[Spatial object tracking data]

▽

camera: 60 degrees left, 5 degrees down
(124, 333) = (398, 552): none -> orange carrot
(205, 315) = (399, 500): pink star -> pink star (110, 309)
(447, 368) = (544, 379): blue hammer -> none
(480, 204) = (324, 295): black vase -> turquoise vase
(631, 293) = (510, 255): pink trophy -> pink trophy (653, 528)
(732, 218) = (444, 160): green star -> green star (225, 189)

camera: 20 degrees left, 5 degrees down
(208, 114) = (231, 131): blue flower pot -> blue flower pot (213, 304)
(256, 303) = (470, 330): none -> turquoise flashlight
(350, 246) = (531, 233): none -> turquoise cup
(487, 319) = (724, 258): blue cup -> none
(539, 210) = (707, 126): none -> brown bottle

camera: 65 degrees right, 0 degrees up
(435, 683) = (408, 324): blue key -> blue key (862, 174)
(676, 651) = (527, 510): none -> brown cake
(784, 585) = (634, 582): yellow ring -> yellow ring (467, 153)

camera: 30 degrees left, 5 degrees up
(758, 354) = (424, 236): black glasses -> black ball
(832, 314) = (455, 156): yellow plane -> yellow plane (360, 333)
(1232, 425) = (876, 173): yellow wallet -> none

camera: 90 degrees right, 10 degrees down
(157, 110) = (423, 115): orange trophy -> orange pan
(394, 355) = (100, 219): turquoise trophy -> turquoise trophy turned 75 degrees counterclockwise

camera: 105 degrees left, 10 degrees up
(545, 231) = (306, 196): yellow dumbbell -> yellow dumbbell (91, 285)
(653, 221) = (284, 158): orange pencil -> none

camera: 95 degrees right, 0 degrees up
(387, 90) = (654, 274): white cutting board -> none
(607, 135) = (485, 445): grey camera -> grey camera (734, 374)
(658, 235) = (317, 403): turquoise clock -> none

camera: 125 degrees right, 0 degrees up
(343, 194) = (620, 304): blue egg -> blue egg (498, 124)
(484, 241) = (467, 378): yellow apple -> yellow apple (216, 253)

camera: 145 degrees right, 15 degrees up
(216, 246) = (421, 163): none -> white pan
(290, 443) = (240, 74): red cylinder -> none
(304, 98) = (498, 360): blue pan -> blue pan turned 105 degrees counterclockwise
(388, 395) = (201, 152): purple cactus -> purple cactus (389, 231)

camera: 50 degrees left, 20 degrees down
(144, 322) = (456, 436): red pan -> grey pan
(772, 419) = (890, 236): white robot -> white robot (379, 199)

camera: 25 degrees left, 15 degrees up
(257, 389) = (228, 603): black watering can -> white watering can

△

Write out each line exactly, starting with the line that contains "(676, 651) = (527, 510): none -> brown cake" and stopping after the last line of the data.

Finished exercise:
(676, 651) = (527, 510): none -> brown cake
(784, 585) = (634, 582): yellow ring -> yellow ring (467, 153)

camera: 30 degrees left, 5 degrees up
(758, 354) = (424, 236): black glasses -> black ball
(832, 314) = (455, 156): yellow plane -> yellow plane (360, 333)
(1232, 425) = (876, 173): yellow wallet -> none

camera: 90 degrees right, 10 degrees down
(157, 110) = (423, 115): orange trophy -> orange pan
(394, 355) = (100, 219): turquoise trophy -> turquoise trophy turned 75 degrees counterclockwise

camera: 105 degrees left, 10 degrees up
(545, 231) = (306, 196): yellow dumbbell -> yellow dumbbell (91, 285)
(653, 221) = (284, 158): orange pencil -> none

camera: 95 degrees right, 0 degrees up
(387, 90) = (654, 274): white cutting board -> none
(607, 135) = (485, 445): grey camera -> grey camera (734, 374)
(658, 235) = (317, 403): turquoise clock -> none

camera: 125 degrees right, 0 degrees up
(343, 194) = (620, 304): blue egg -> blue egg (498, 124)
(484, 241) = (467, 378): yellow apple -> yellow apple (216, 253)

camera: 145 degrees right, 15 degrees up
(216, 246) = (421, 163): none -> white pan
(290, 443) = (240, 74): red cylinder -> none
(304, 98) = (498, 360): blue pan -> blue pan turned 105 degrees counterclockwise
(388, 395) = (201, 152): purple cactus -> purple cactus (389, 231)

camera: 50 degrees left, 20 degrees down
(144, 322) = (456, 436): red pan -> grey pan
(772, 419) = (890, 236): white robot -> white robot (379, 199)

camera: 25 degrees left, 15 degrees up
(257, 389) = (228, 603): black watering can -> white watering can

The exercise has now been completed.